• _GOAL OF THE EXERCISE_: All lines of the listing that contain "orange" should be shown in full.

SOURCE DATA section start

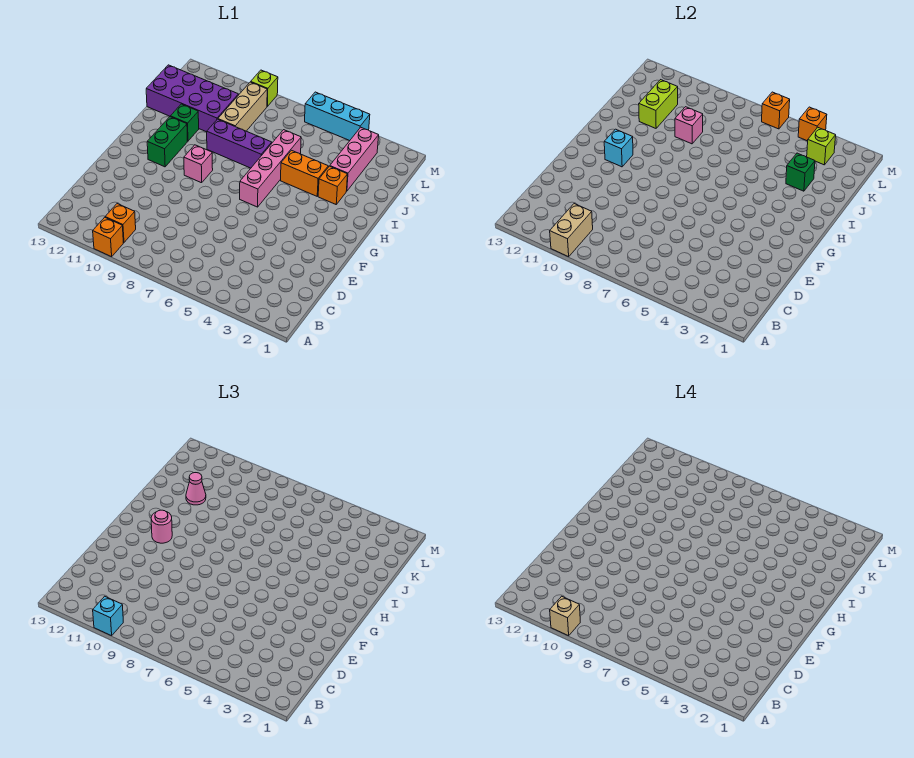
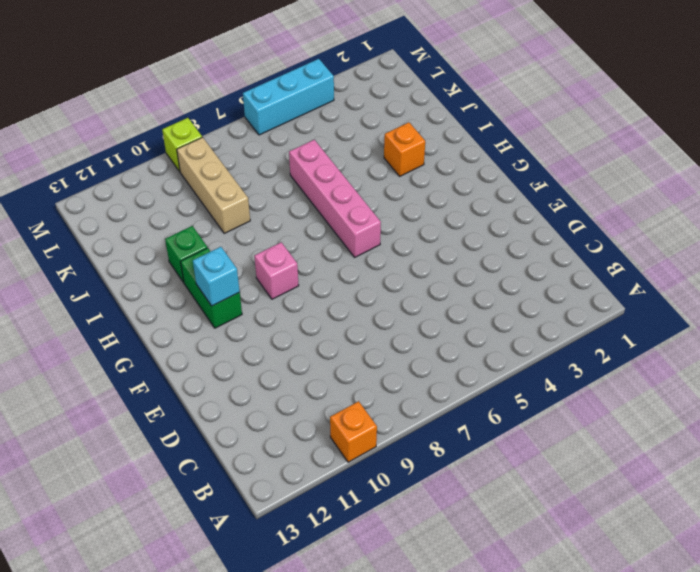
none -> orange brick B10 level 1
none -> orange brick I4:I5 level 1
none -> purple brick I7:I9 level 1

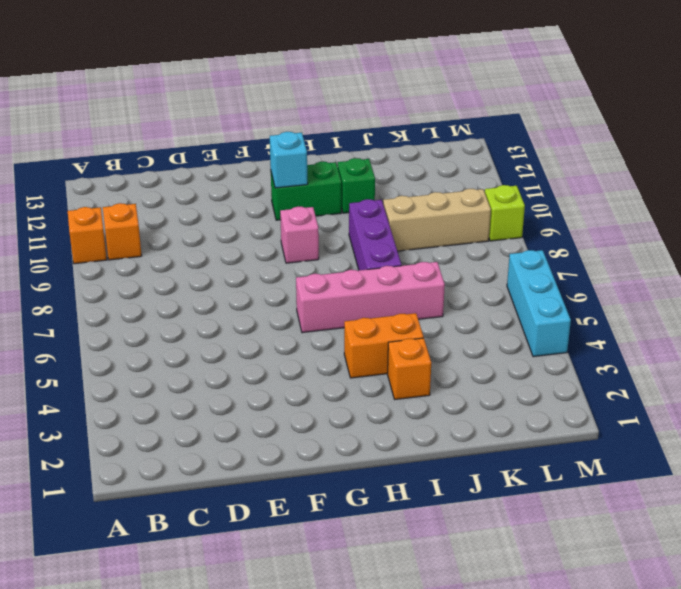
orange brick H4:I4 level 1 -> orange brick I4:I5 level 1
none -> pink brick J3:L3 level 1
none -> purple brick J10:K13 level 1
none -> tan brick A10:B10 level 2

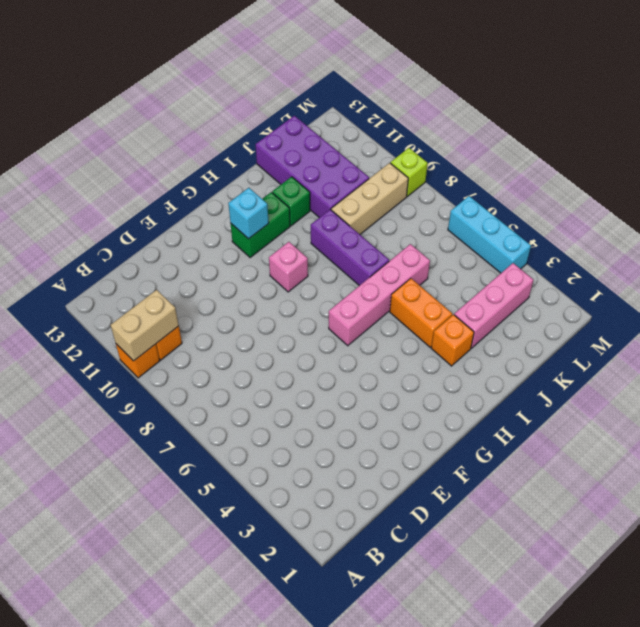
none -> green brick J3 level 2
none -> pink brick J9 level 2
none -> lime brick J11:K11 level 2

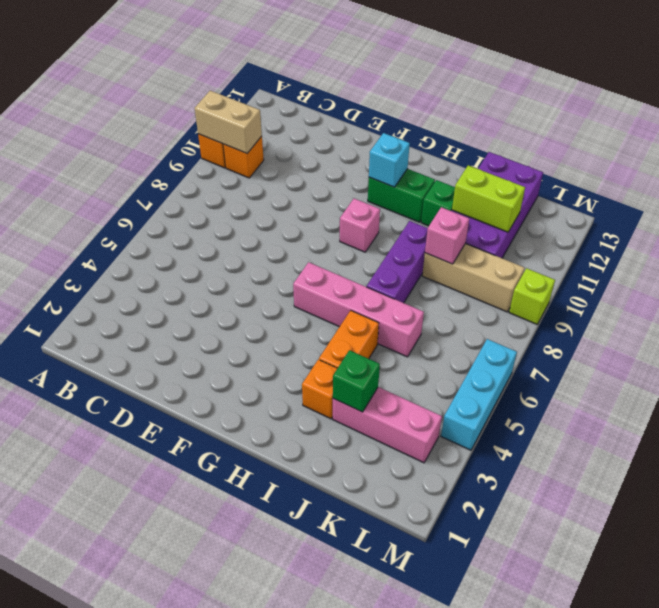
none -> lime brick L3 level 2
none -> orange brick M4 level 2
none -> orange brick M6 level 2

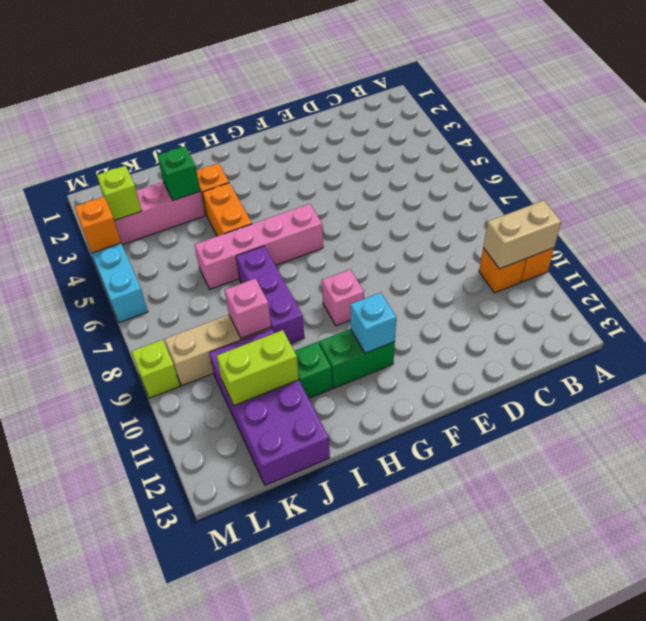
none -> orange brick M6 level 2
none -> cyan brick A10 level 3
none -> pink round brick G11 level 3

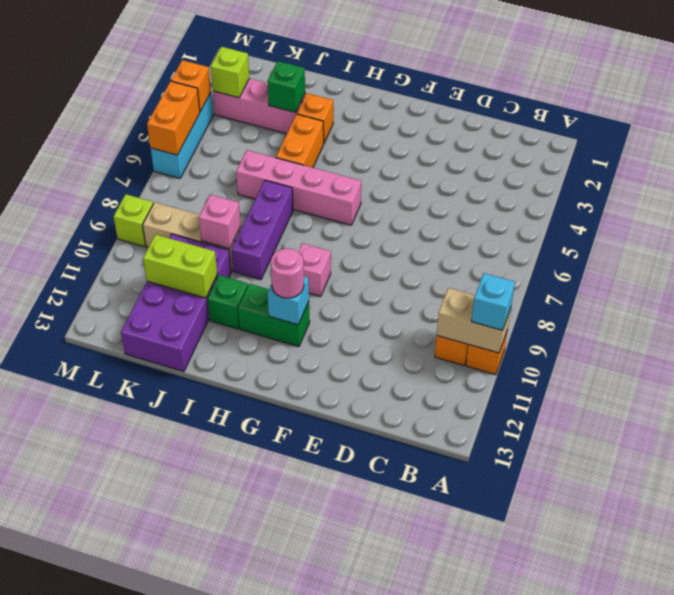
orange brick M5:M6 level 2 -> orange brick M6 level 2
none -> pink cone J11 level 3
none -> tan brick A10 level 4

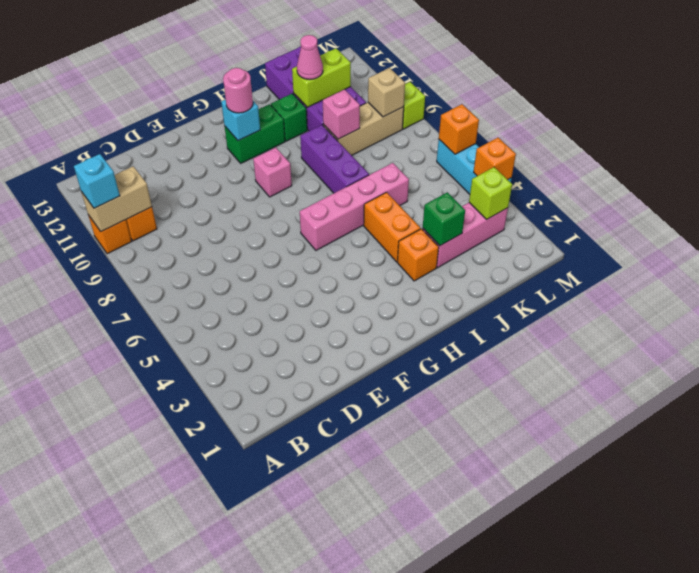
tan brick L9 level 2 -> tan brick A10 level 4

SOURCE DATA section end

• _TASK RESPONSE_:
none -> orange brick B10 level 1
none -> orange brick I4:I5 level 1
orange brick H4:I4 level 1 -> orange brick I4:I5 level 1
none -> orange brick M4 level 2
none -> orange brick M6 level 2
none -> orange brick M6 level 2
orange brick M5:M6 level 2 -> orange brick M6 level 2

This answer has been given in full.